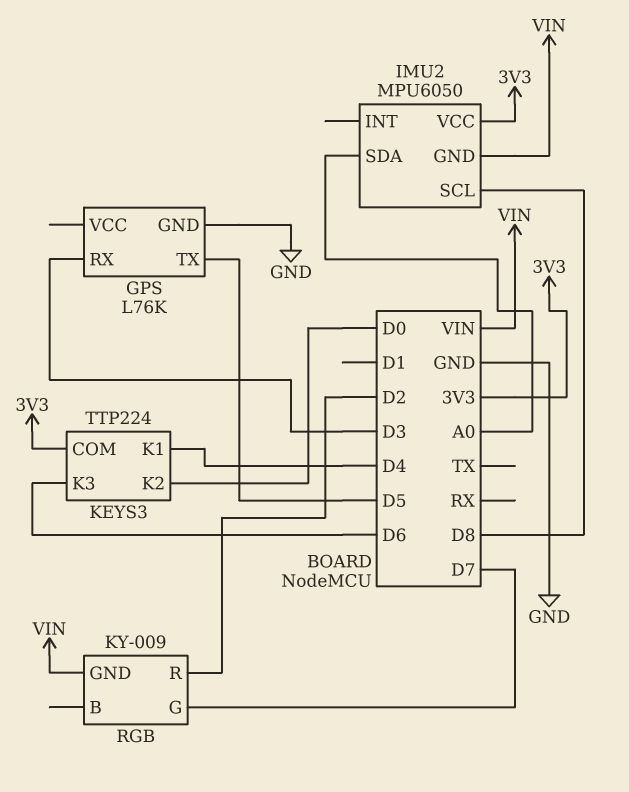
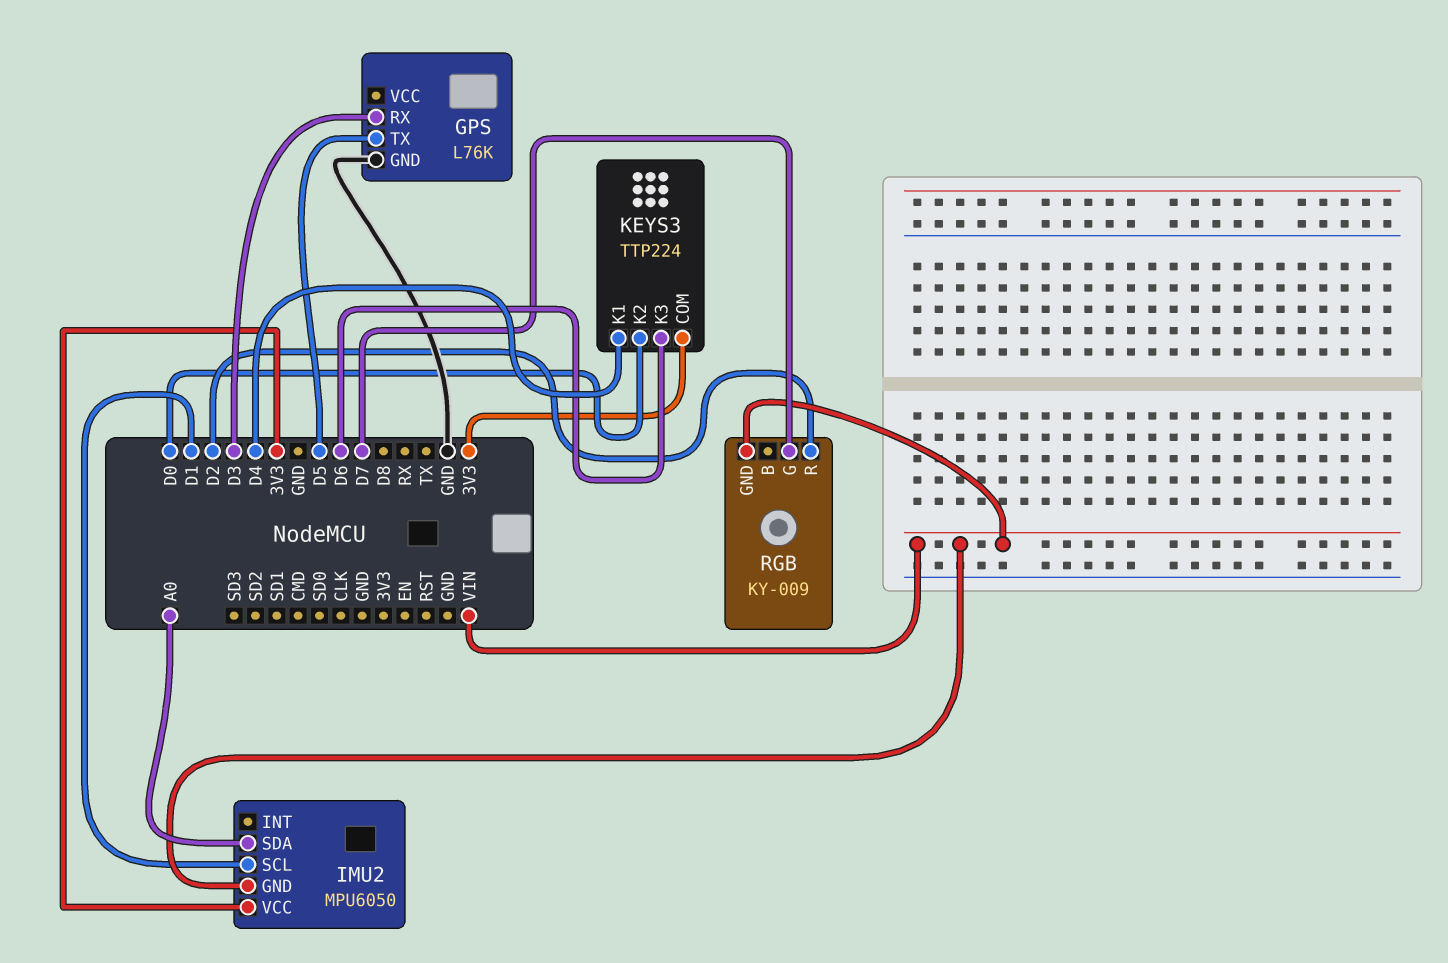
IMU2 pin SCL: D8 -> D1

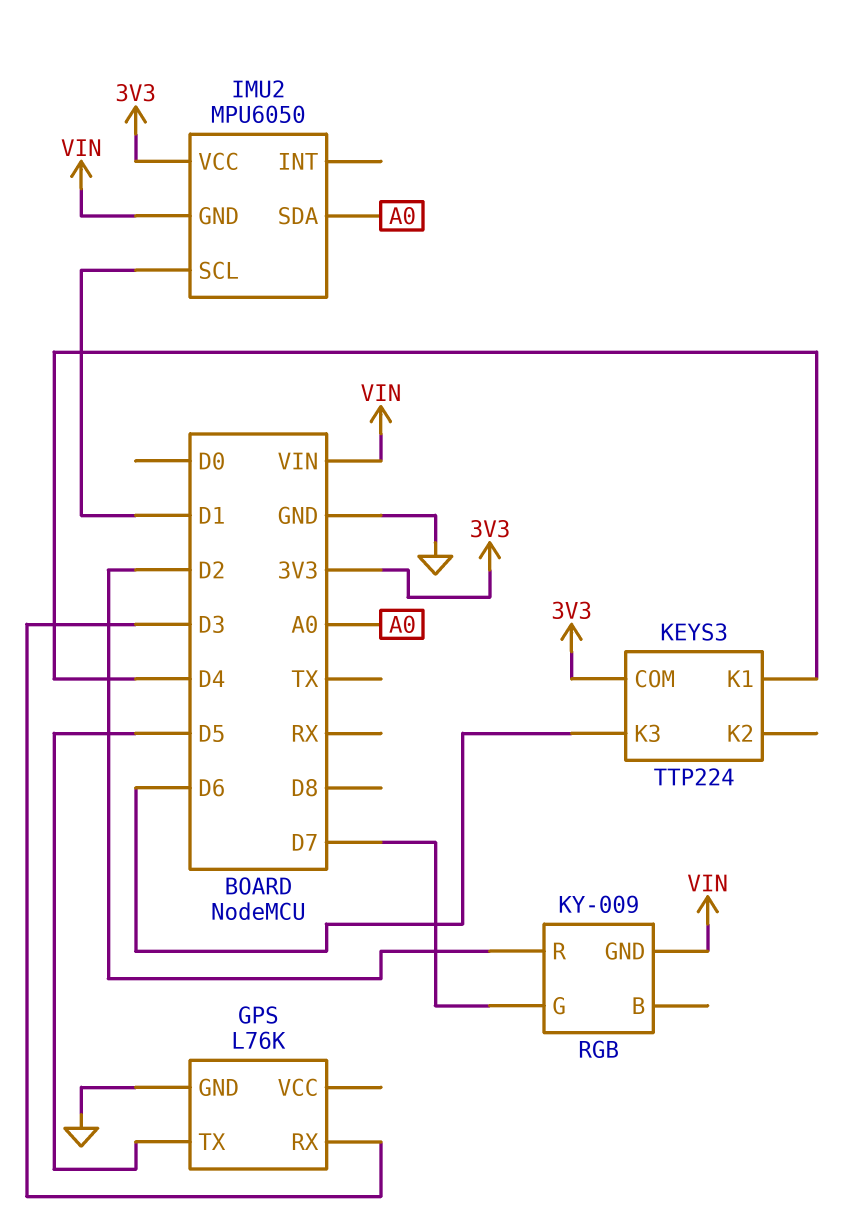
KEYS3 pin K2: D0 -> none

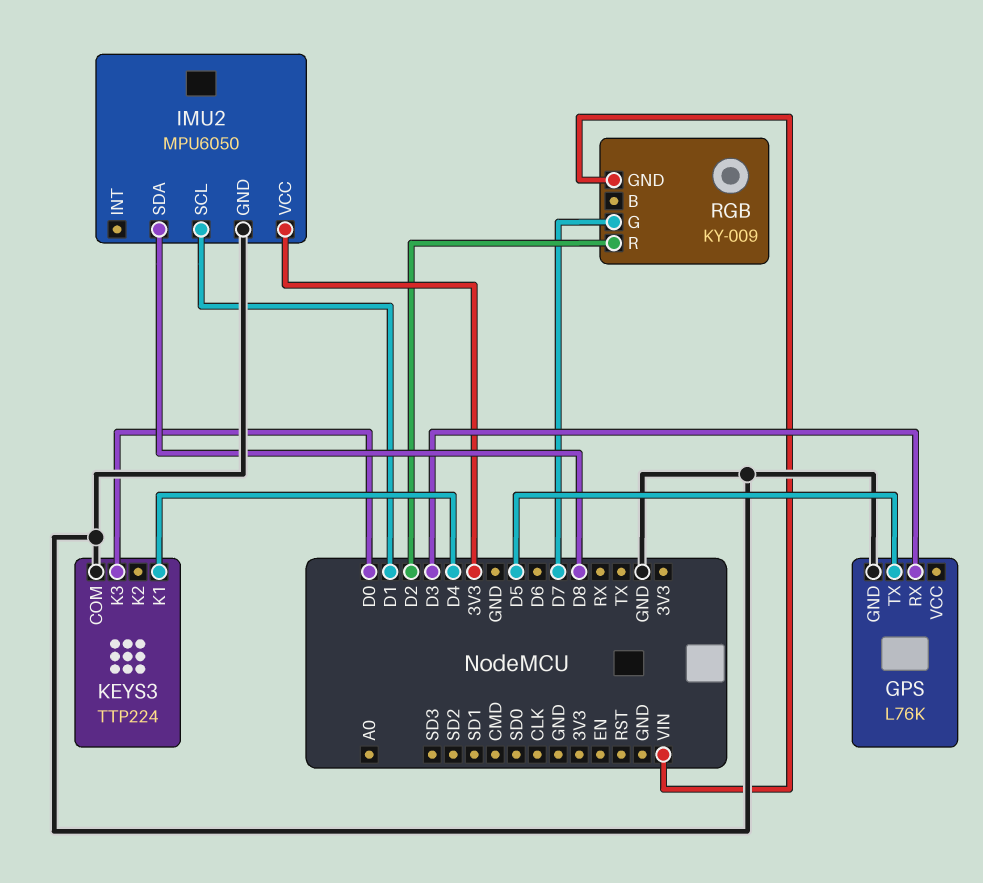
IMU2 pin GND: VIN -> GND
IMU2 pin SDA: A0 -> D8
KEYS3 pin COM: 3V3 -> GND
KEYS3 pin K3: D6 -> D0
+-------+
I would like the data copied exactly as it stands, with no pictures included.

IMU2 pin SCL: D8 -> D1

KEYS3 pin K2: D0 -> none

IMU2 pin GND: VIN -> GND
IMU2 pin SDA: A0 -> D8
KEYS3 pin COM: 3V3 -> GND
KEYS3 pin K3: D6 -> D0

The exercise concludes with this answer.